WHAT IS REQUIRED =>
Any picture must be dropped, but each line of the data should be duplicated exactly.

*** LISTED RECORDS Section Begins ***

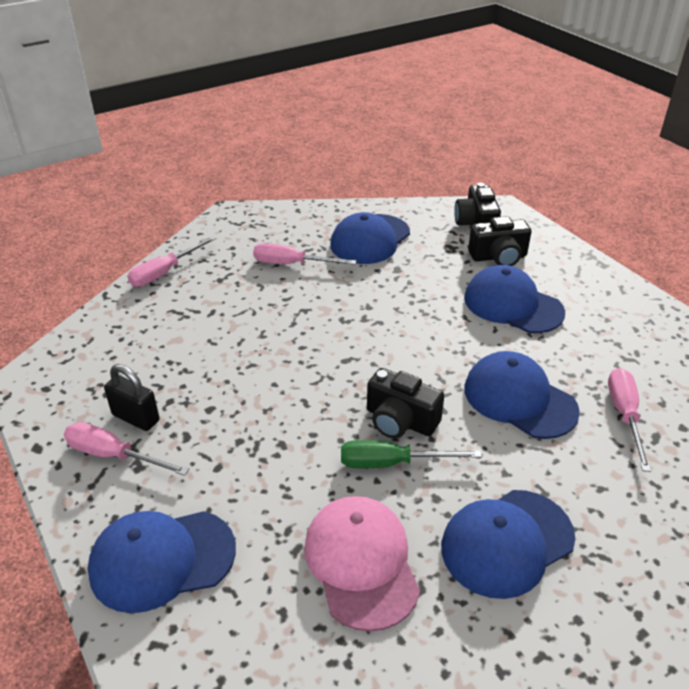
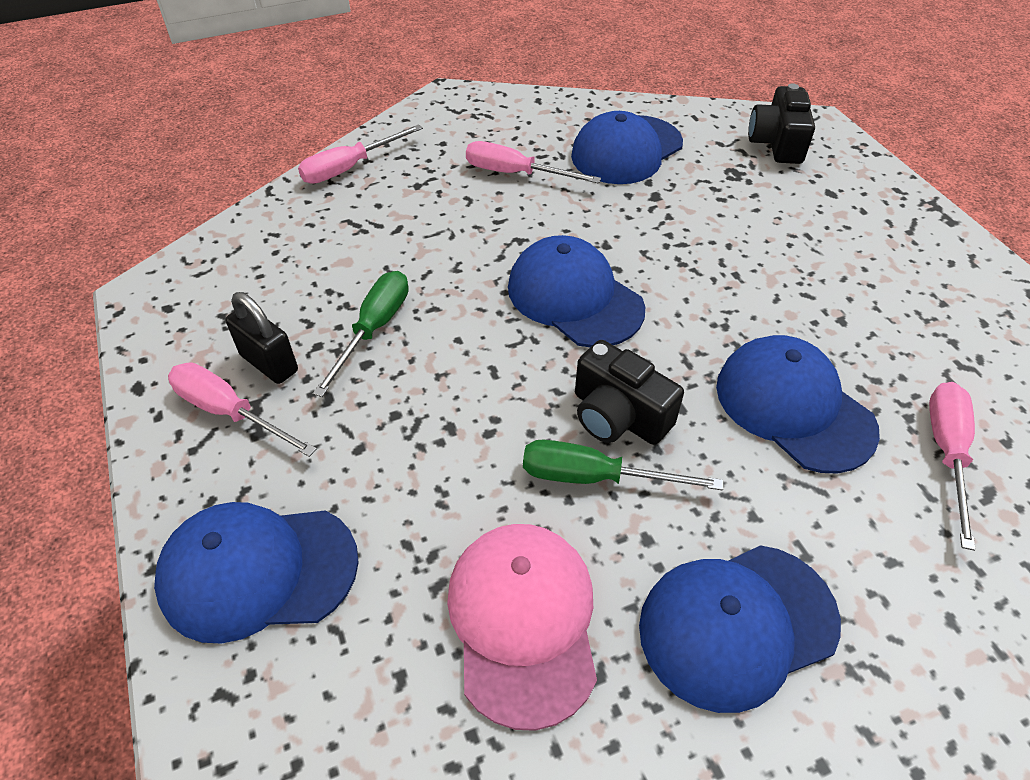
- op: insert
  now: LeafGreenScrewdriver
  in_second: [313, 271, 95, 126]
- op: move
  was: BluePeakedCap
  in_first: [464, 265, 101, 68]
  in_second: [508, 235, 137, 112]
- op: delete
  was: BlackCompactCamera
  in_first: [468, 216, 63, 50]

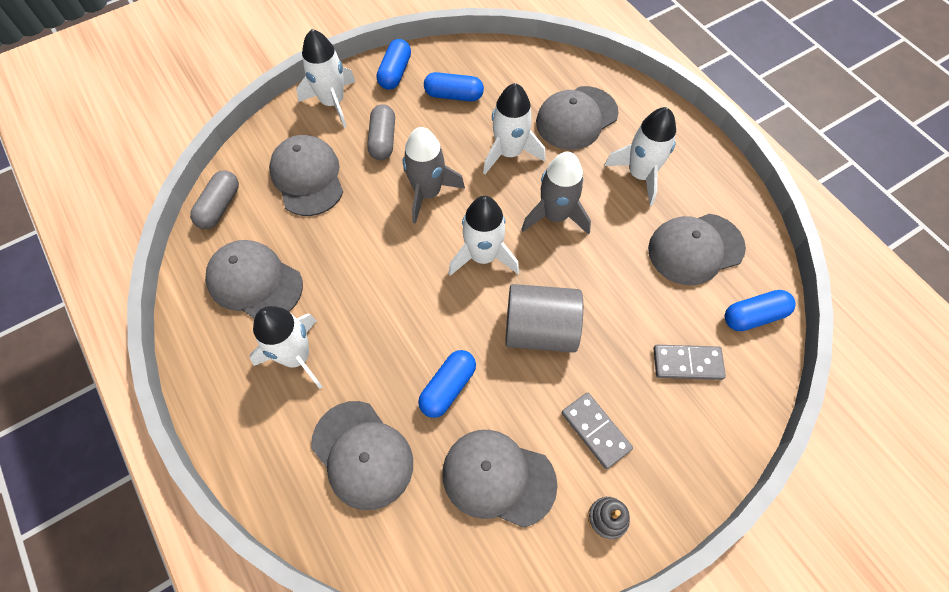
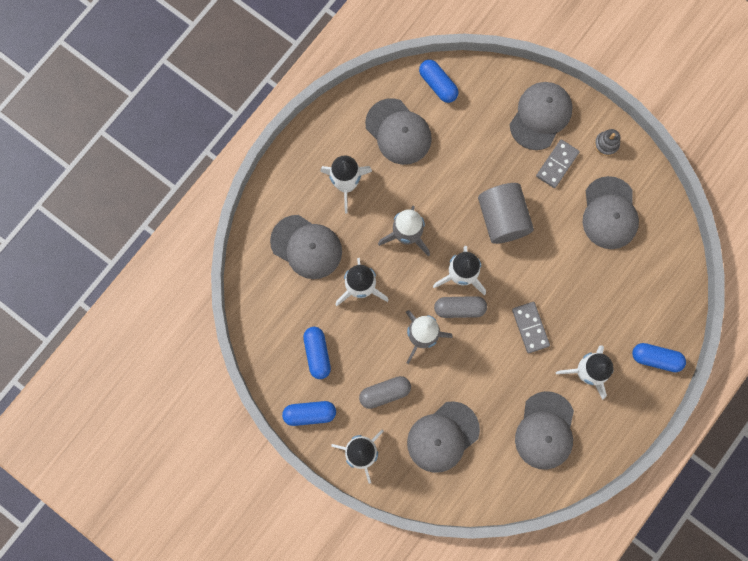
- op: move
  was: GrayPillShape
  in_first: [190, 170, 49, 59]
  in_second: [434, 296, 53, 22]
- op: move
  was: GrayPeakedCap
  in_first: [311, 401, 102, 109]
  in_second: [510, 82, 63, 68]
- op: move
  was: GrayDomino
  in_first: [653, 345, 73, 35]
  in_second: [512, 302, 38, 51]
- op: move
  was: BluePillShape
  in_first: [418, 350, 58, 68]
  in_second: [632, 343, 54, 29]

*** LISTED RECORDS Section Ends ***

RESULT FOR THIS EXERCISE =>
- op: insert
  now: LeafGreenScrewdriver
  in_second: [313, 271, 95, 126]
- op: move
  was: BluePeakedCap
  in_first: [464, 265, 101, 68]
  in_second: [508, 235, 137, 112]
- op: delete
  was: BlackCompactCamera
  in_first: [468, 216, 63, 50]

- op: move
  was: GrayPillShape
  in_first: [190, 170, 49, 59]
  in_second: [434, 296, 53, 22]
- op: move
  was: GrayPeakedCap
  in_first: [311, 401, 102, 109]
  in_second: [510, 82, 63, 68]
- op: move
  was: GrayDomino
  in_first: [653, 345, 73, 35]
  in_second: [512, 302, 38, 51]
- op: move
  was: BluePillShape
  in_first: [418, 350, 58, 68]
  in_second: [632, 343, 54, 29]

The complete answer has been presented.